§ **PROBLEM**
Return each line exactly, beginning with the one that has "purple brick D9" and finishing with the final line of the material. Drop any pictures.

§ **STORED DATA**
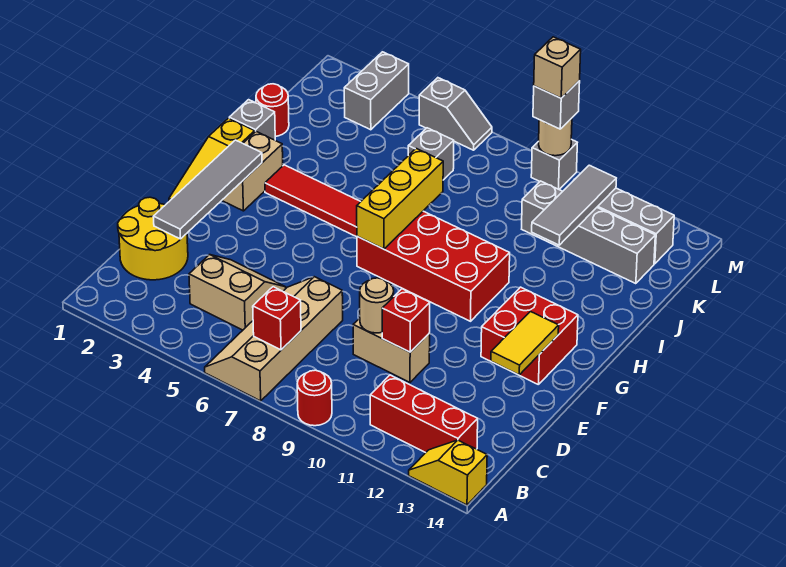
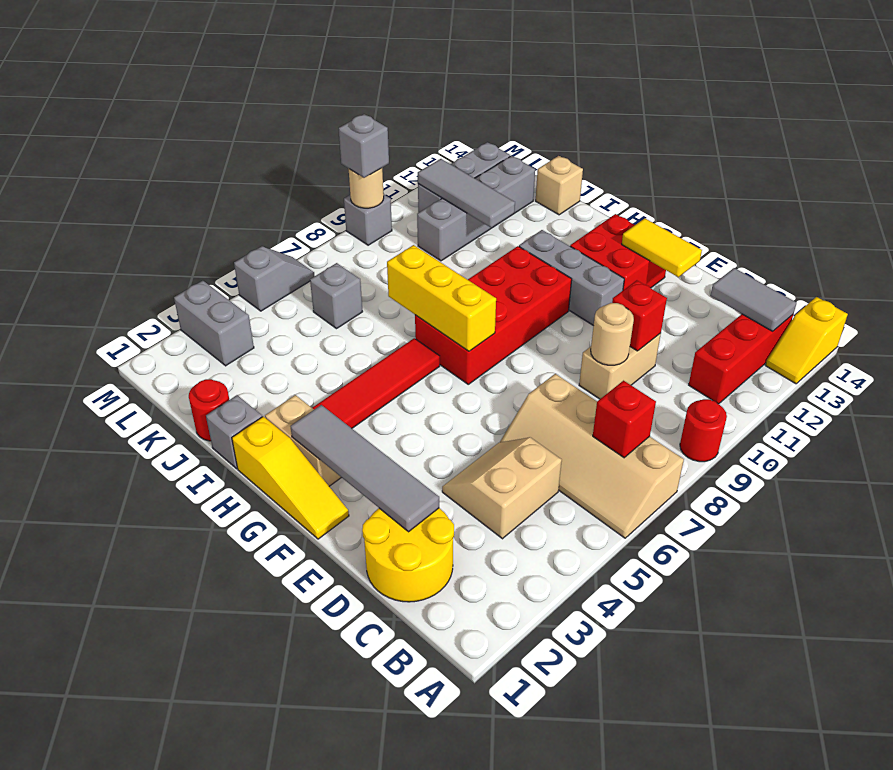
none -> grey tile B13:C13 level 2
none -> grey brick F11:H11 level 1
tan brick M9 level 4 -> tan brick J14 level 1

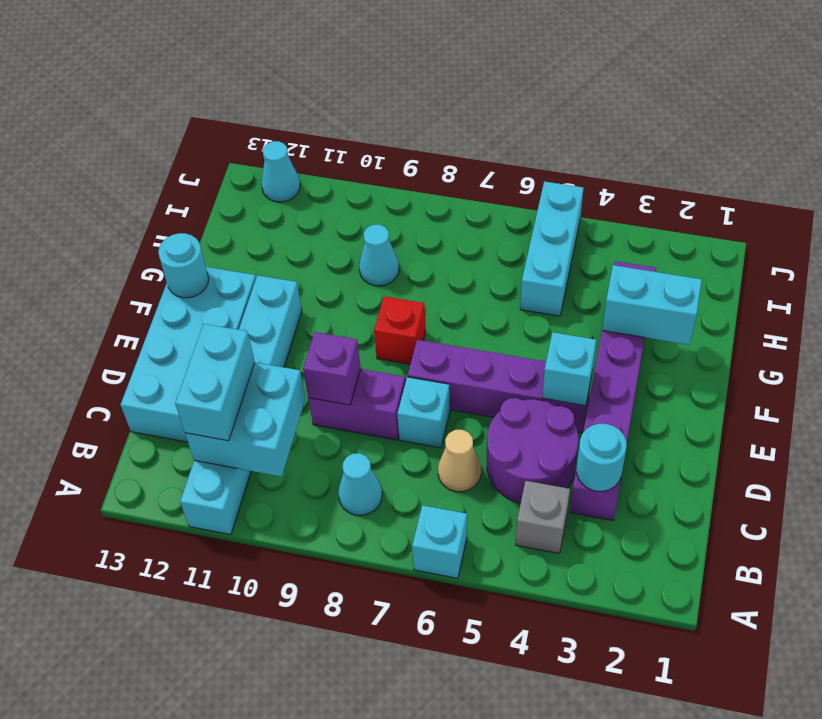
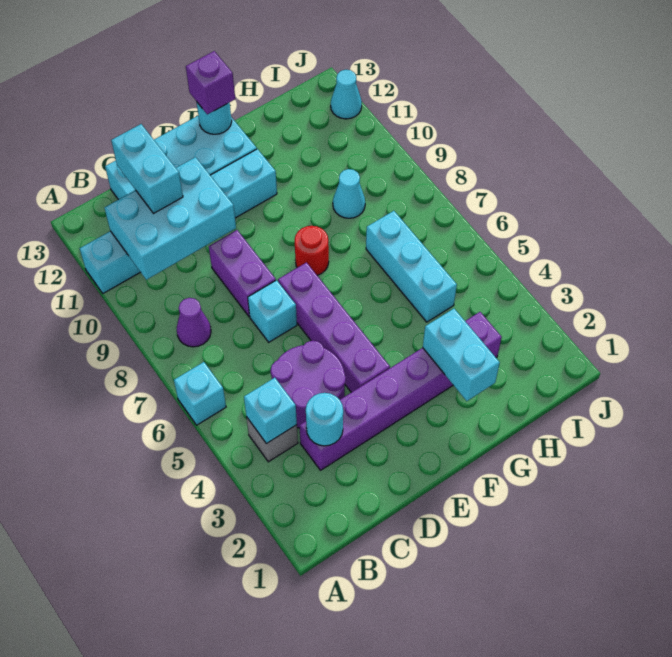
cyan cone B8 level 1 -> purple cone B8 level 1
cyan brick B10:C11 level 2 -> cyan brick B10:D11 level 2
cyan brick B11:C11 level 3 -> cyan brick C11:C12 level 3
tan cone C6 level 1 -> none
purple brick D9 level 2 -> purple brick F13 level 3
cyan brick E4 level 2 -> cyan brick B4 level 2
red brick F8 level 1 -> red round brick F8 level 1
cyan brick H5:J5 level 1 -> cyan brick H5:H7 level 1

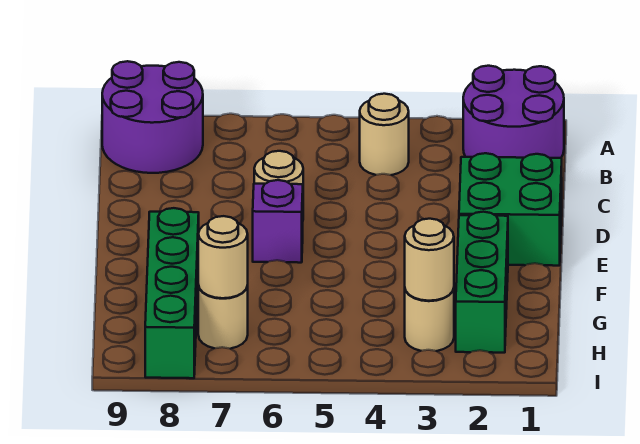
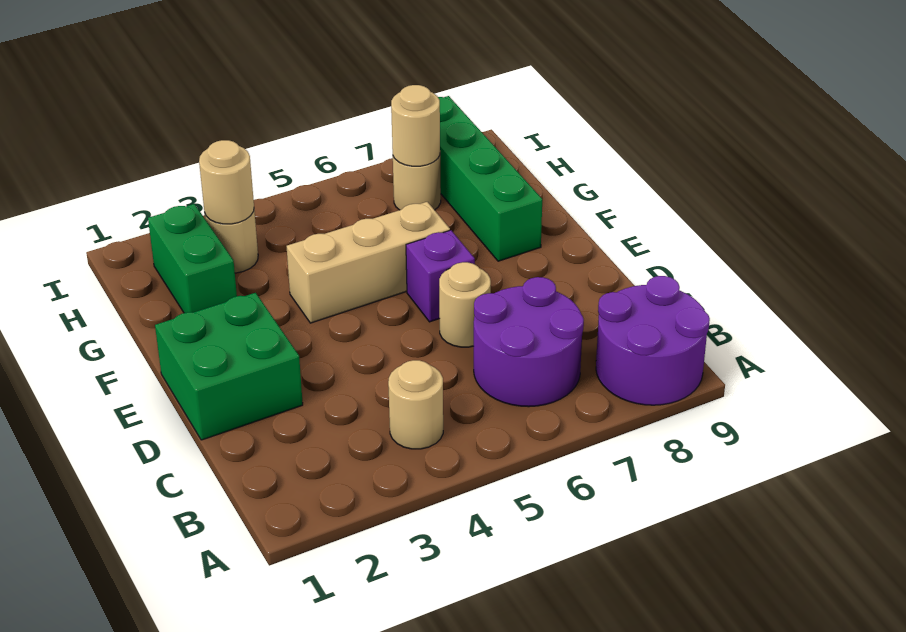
purple round brick A1:B2 level 1 -> purple round brick B6:C7 level 1
green brick F2:H2 level 1 -> green brick G2:H2 level 1
none -> tan brick F4:F6 level 1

§ **ANSWER TO THE EXERCISE**
purple brick D9 level 2 -> purple brick F13 level 3
cyan brick E4 level 2 -> cyan brick B4 level 2
red brick F8 level 1 -> red round brick F8 level 1
cyan brick H5:J5 level 1 -> cyan brick H5:H7 level 1

purple round brick A1:B2 level 1 -> purple round brick B6:C7 level 1
green brick F2:H2 level 1 -> green brick G2:H2 level 1
none -> tan brick F4:F6 level 1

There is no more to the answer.